Dataset content: Begin

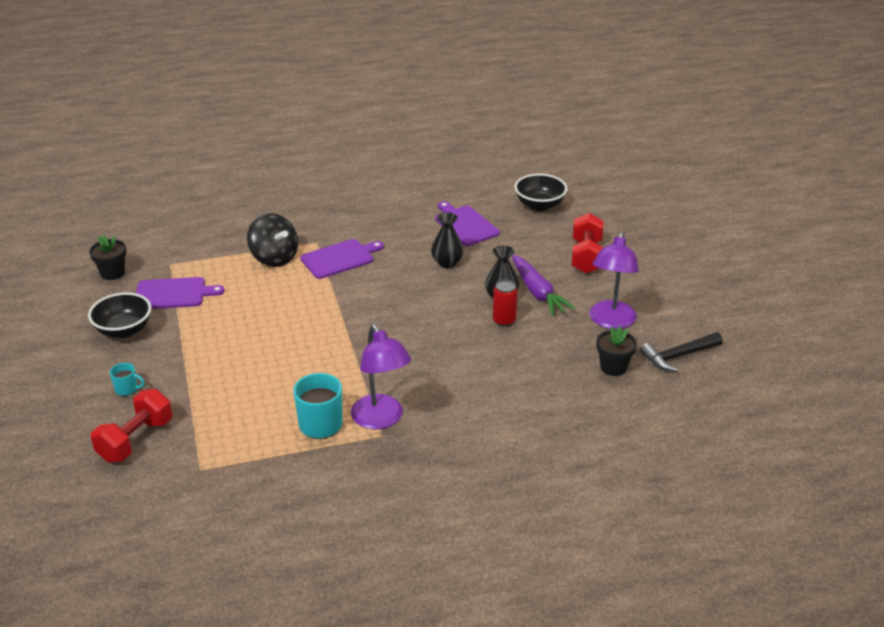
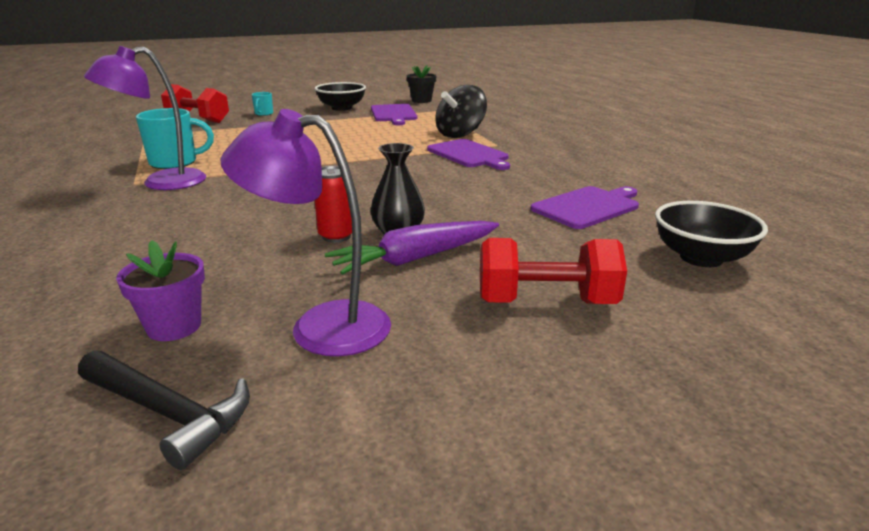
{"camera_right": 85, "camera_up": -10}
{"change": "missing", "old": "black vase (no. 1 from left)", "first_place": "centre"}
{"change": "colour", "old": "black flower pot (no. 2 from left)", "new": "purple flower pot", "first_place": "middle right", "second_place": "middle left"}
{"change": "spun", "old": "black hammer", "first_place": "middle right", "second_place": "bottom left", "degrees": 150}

Dataset content: End

■ **Problem statement**: Please restate all of the listing above word for word, with no pictures.

■ **Written response**:
{"camera_right": 85, "camera_up": -10}
{"change": "missing", "old": "black vase (no. 1 from left)", "first_place": "centre"}
{"change": "colour", "old": "black flower pot (no. 2 from left)", "new": "purple flower pot", "first_place": "middle right", "second_place": "middle left"}
{"change": "spun", "old": "black hammer", "first_place": "middle right", "second_place": "bottom left", "degrees": 150}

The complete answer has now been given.